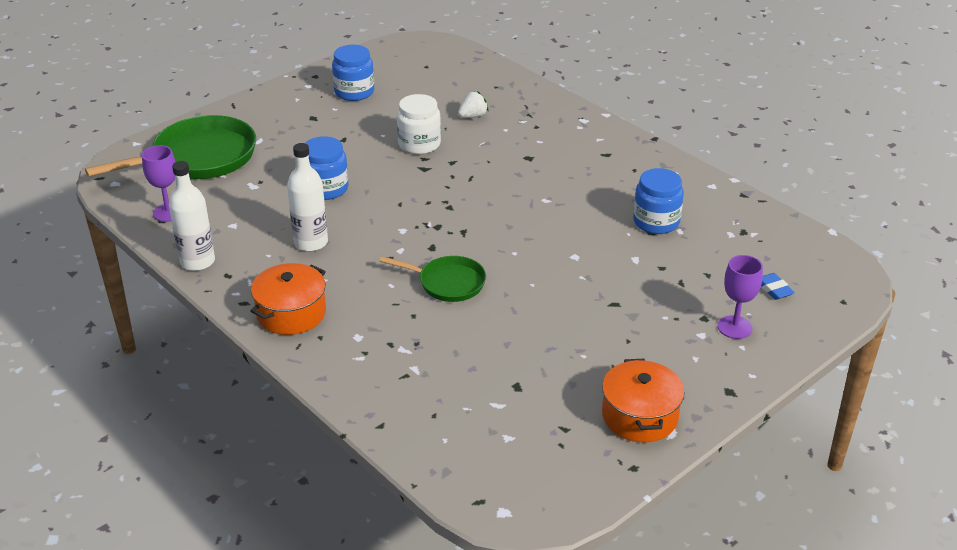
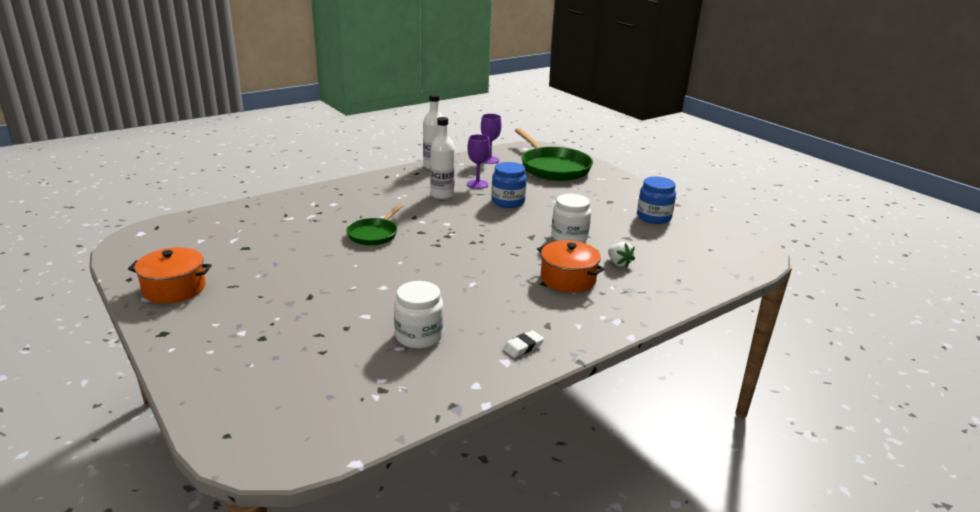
camera: 95 degrees right, 10 degrees down
(291, 313) = (368, 187): orange pot -> orange pot (568, 279)
(646, 165) = (523, 347): none -> white eraser
(656, 222) = (419, 336): blue jar -> white jar
(734, 327) = (238, 352): purple goblet -> purple goblet (477, 184)
(773, 289) = (276, 389): blue eraser -> none

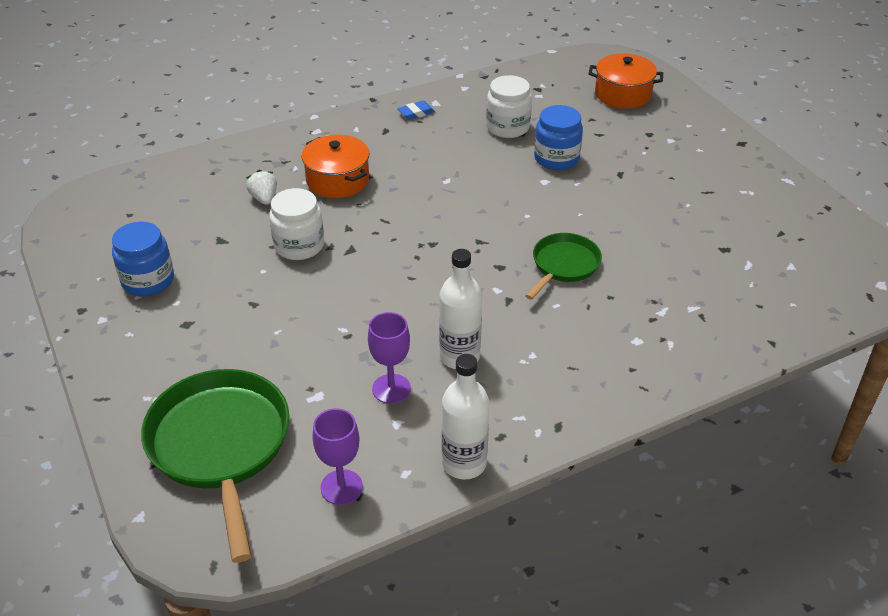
camera: 170 degrees left, 15 degrees up
(174, 288) = (767, 191): orange pot -> orange pot (623, 94)
(508, 202) = (354, 331): blue jar -> blue jar (556, 158)
(523, 347) = (416, 113): white eraser -> blue eraser

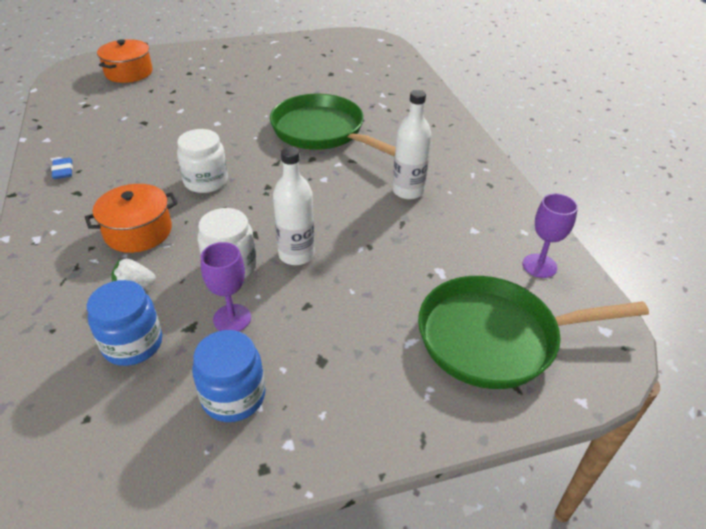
camera: 80 degrees left, 0 degrees up
(391, 389) = (437, 229): purple goblet -> purple goblet (232, 318)
(464, 463) = (514, 203): white bottle -> white bottle (296, 254)
(507, 127) = (130, 127): white jar -> white jar (206, 181)
(556, 158) = (191, 113): blue jar -> blue jar (133, 344)
(563, 265) = (322, 132): green pan -> green pan, size x1.77

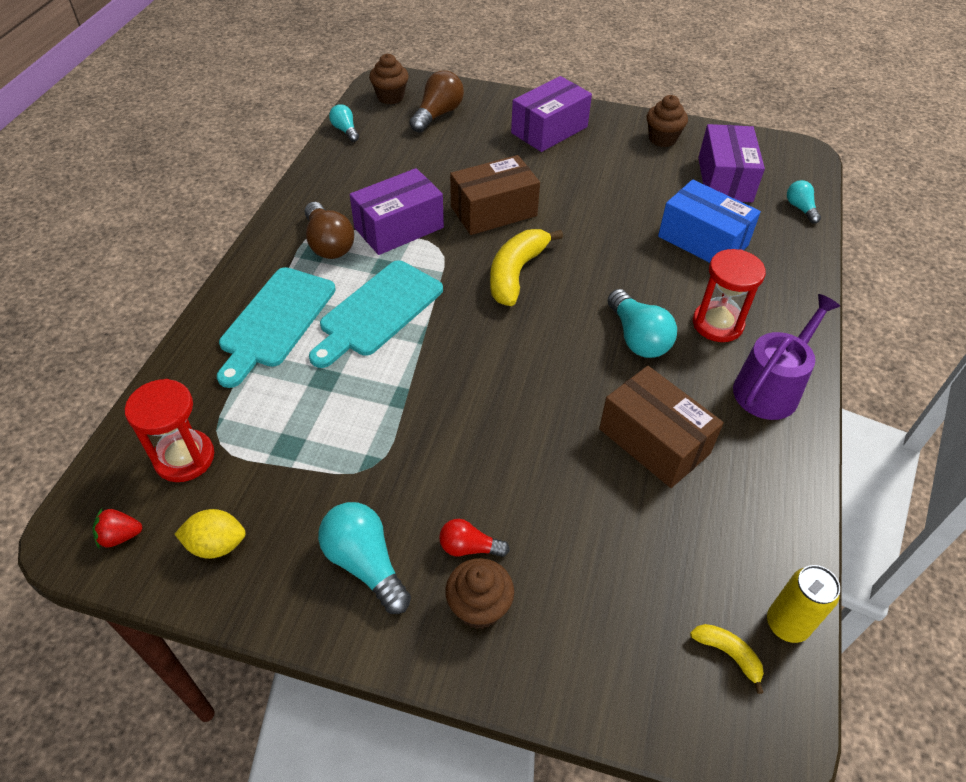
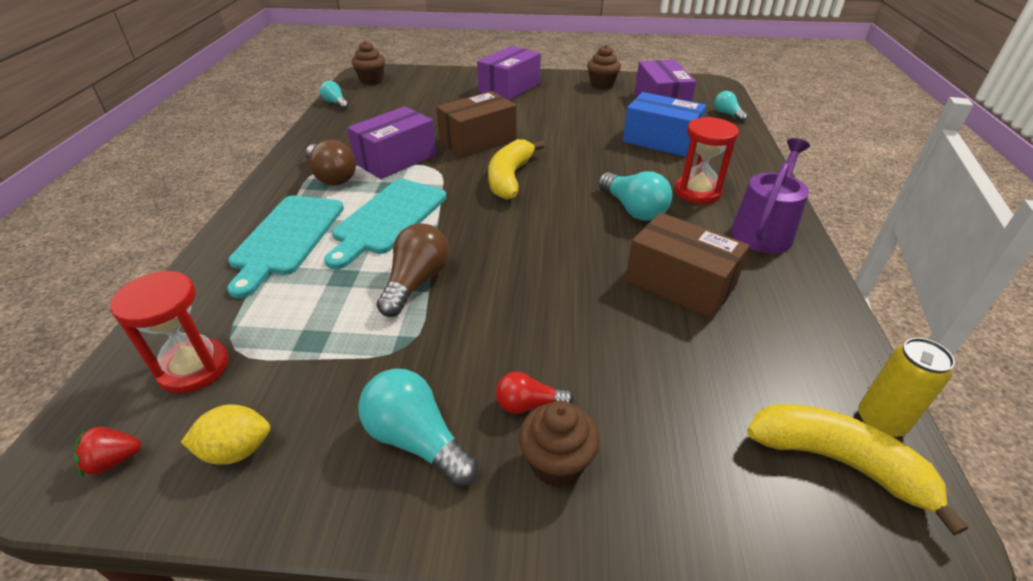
camera: 10 degrees left, 10 degrees down
(437, 114) = (414, 87): brown light bulb -> brown light bulb (416, 282)
(728, 654) = (838, 462): yellow banana -> yellow banana, size x2.02

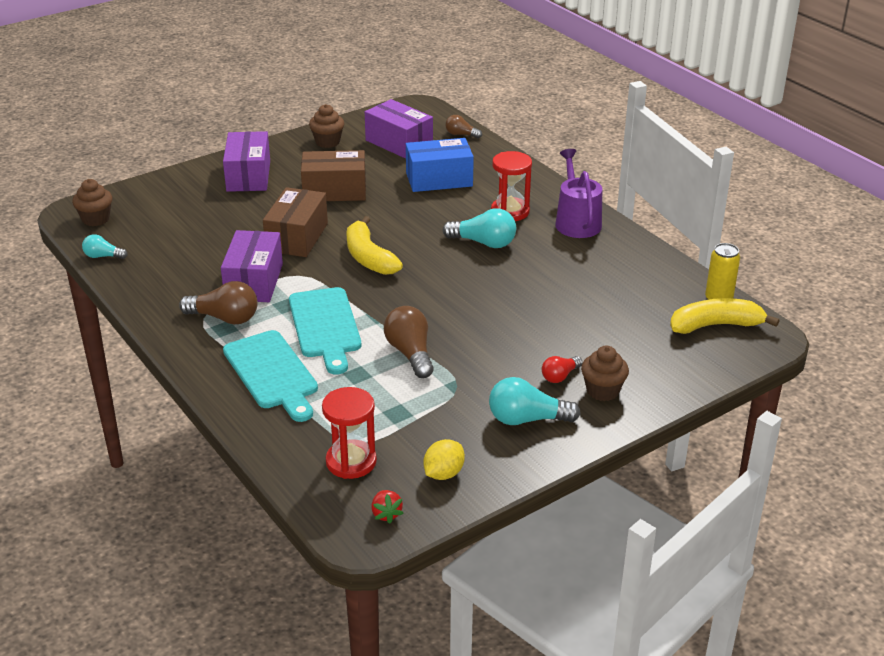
camera: 40 degrees left, 5 degrees down
(114, 461) = (386, 514): red strawberry -> red strawberry turned 45 degrees counterclockwise
(680, 283) = (564, 278): brown box -> brown box (334, 191)
(727, 114) = (461, 134): turquoise light bulb -> brown light bulb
=-=-=
> _EXERCISE_
Word for word, restate the lines from the line with "(508, 202) = (354, 331): blue" through the last line of the entries, and nothing beyond them. Omit pictures.

> _RESPONSE_
(508, 202) = (354, 331): blue jar -> blue jar (556, 158)
(523, 347) = (416, 113): white eraser -> blue eraser

camera: 80 degrees left, 0 degrees up
(391, 389) = (437, 229): purple goblet -> purple goblet (232, 318)
(464, 463) = (514, 203): white bottle -> white bottle (296, 254)
(507, 127) = (130, 127): white jar -> white jar (206, 181)
(556, 158) = (191, 113): blue jar -> blue jar (133, 344)
(563, 265) = (322, 132): green pan -> green pan, size x1.77

camera: 10 degrees left, 10 degrees down
(437, 114) = (414, 87): brown light bulb -> brown light bulb (416, 282)
(728, 654) = (838, 462): yellow banana -> yellow banana, size x2.02

camera: 40 degrees left, 5 degrees down
(114, 461) = (386, 514): red strawberry -> red strawberry turned 45 degrees counterclockwise
(680, 283) = (564, 278): brown box -> brown box (334, 191)
(727, 114) = (461, 134): turquoise light bulb -> brown light bulb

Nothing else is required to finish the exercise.